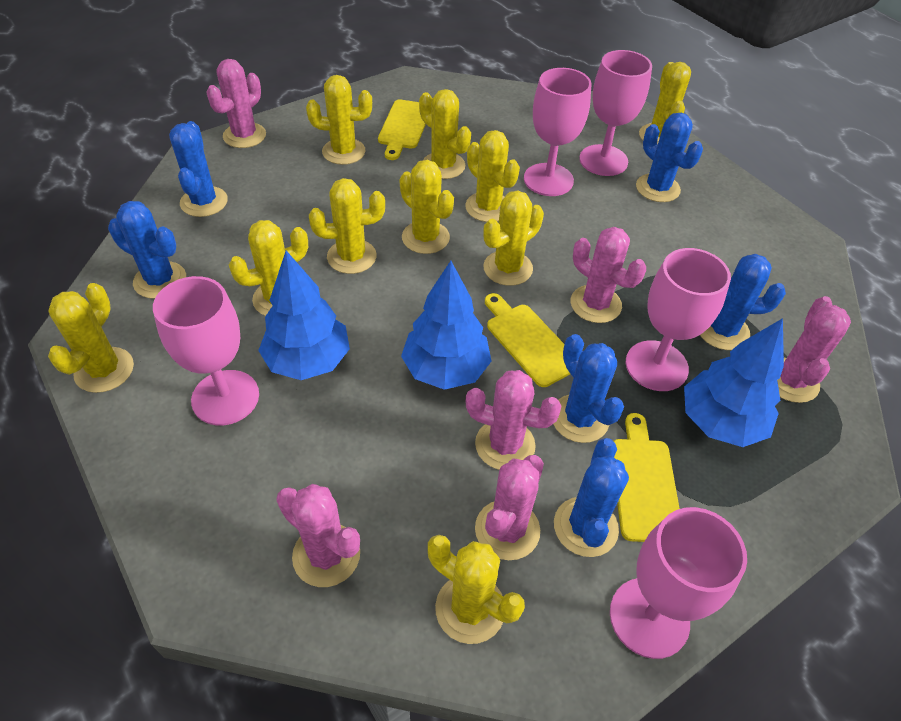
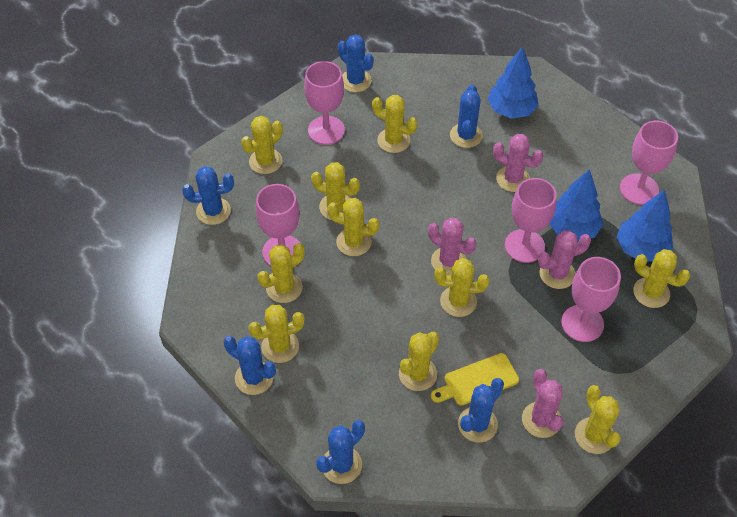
pink cactus: 6 -> 4
yellow cutting board: 3 -> 1

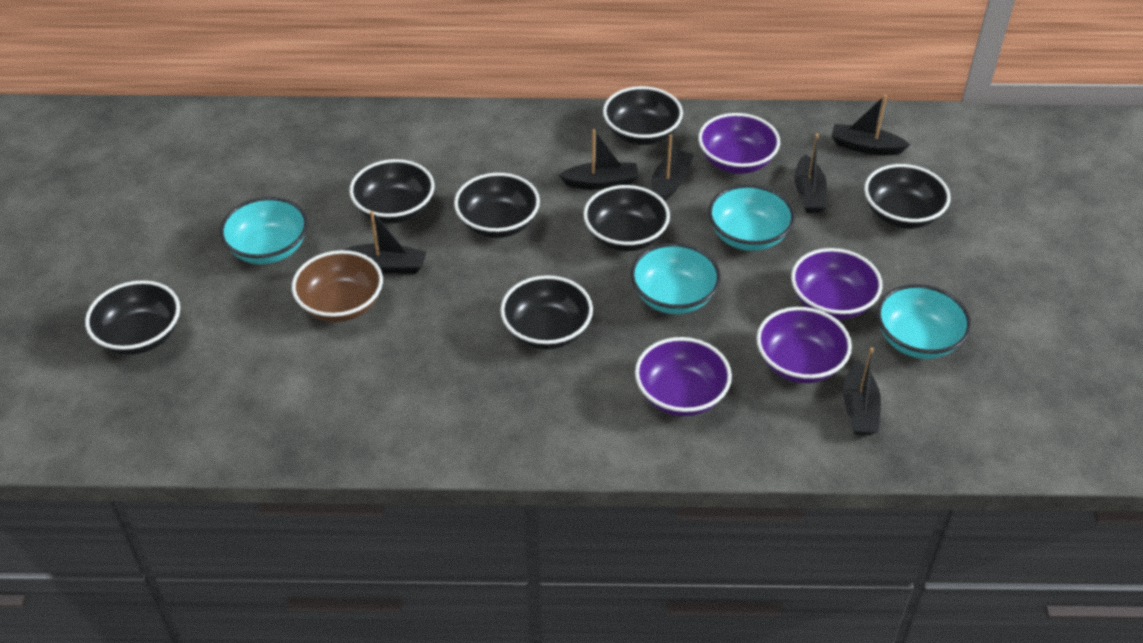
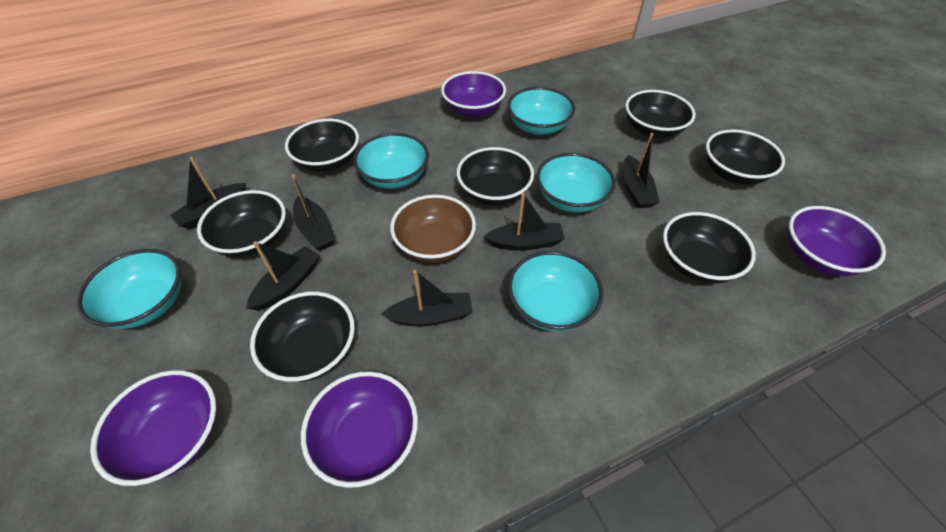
turquoise bowl: 4 -> 5

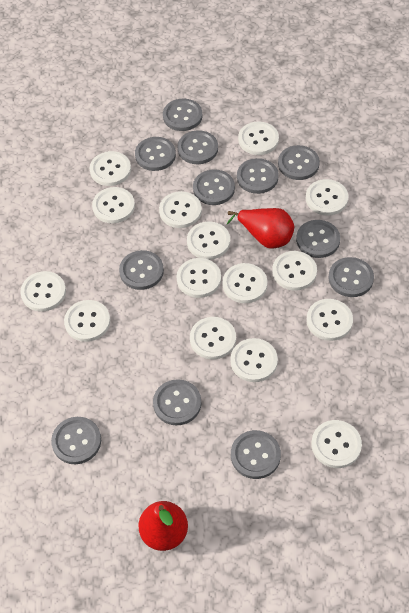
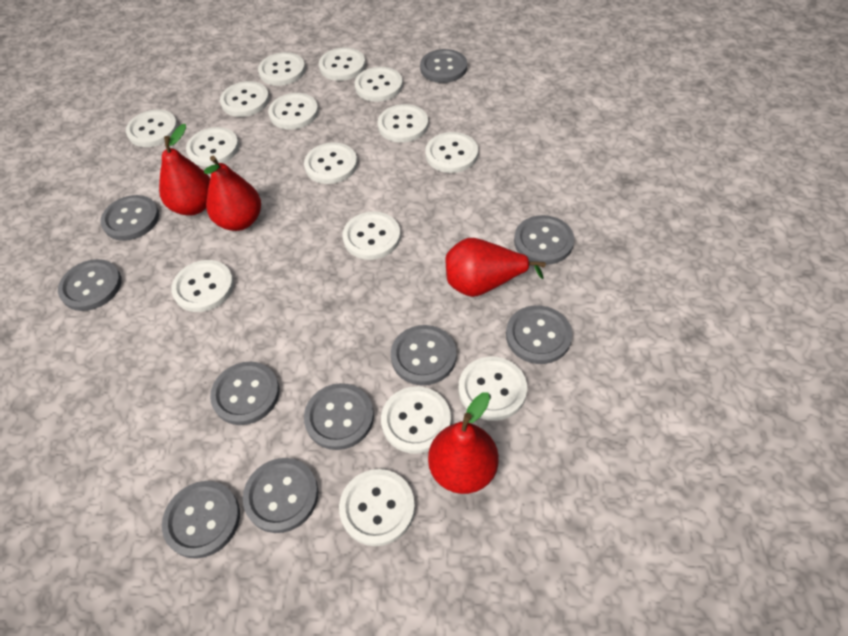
grey button: 12 -> 10
red pear: 2 -> 4

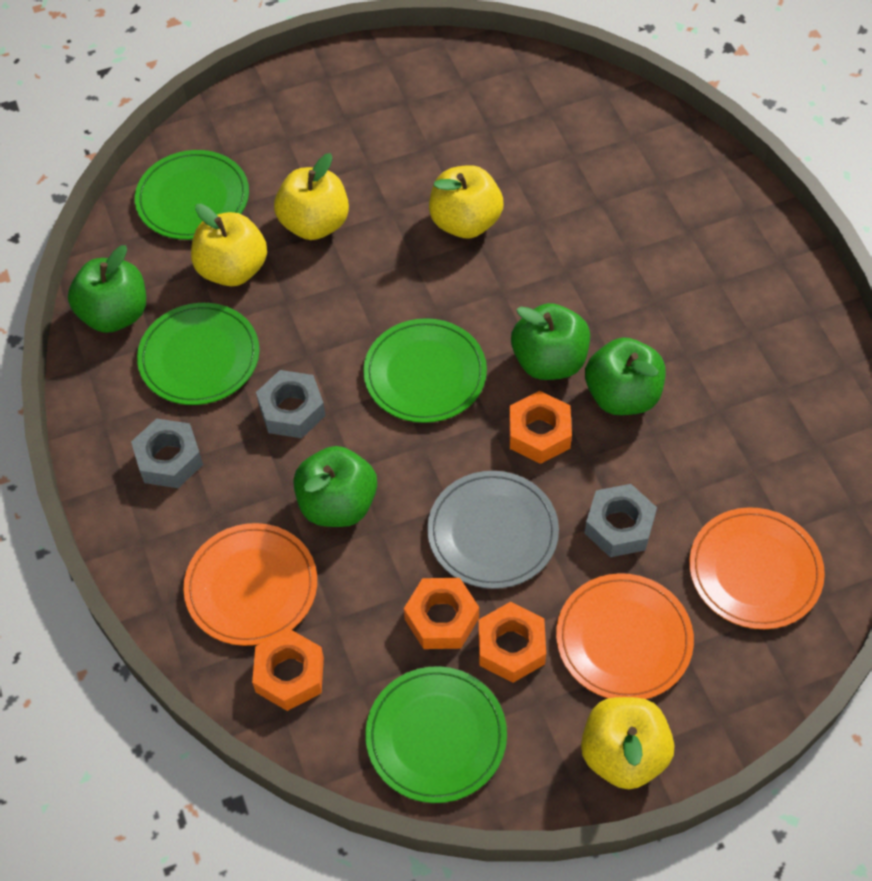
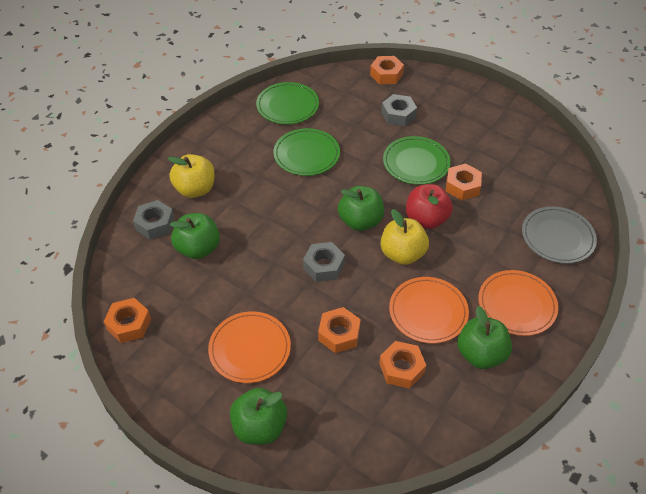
green plate: 4 -> 3
orange nut: 4 -> 5
red apple: 0 -> 1
yellow apple: 4 -> 2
--------------------
All the records need to be repeated exactly, with the images dropped.

## Exercise output
pink cactus: 6 -> 4
yellow cutting board: 3 -> 1

turquoise bowl: 4 -> 5

grey button: 12 -> 10
red pear: 2 -> 4

green plate: 4 -> 3
orange nut: 4 -> 5
red apple: 0 -> 1
yellow apple: 4 -> 2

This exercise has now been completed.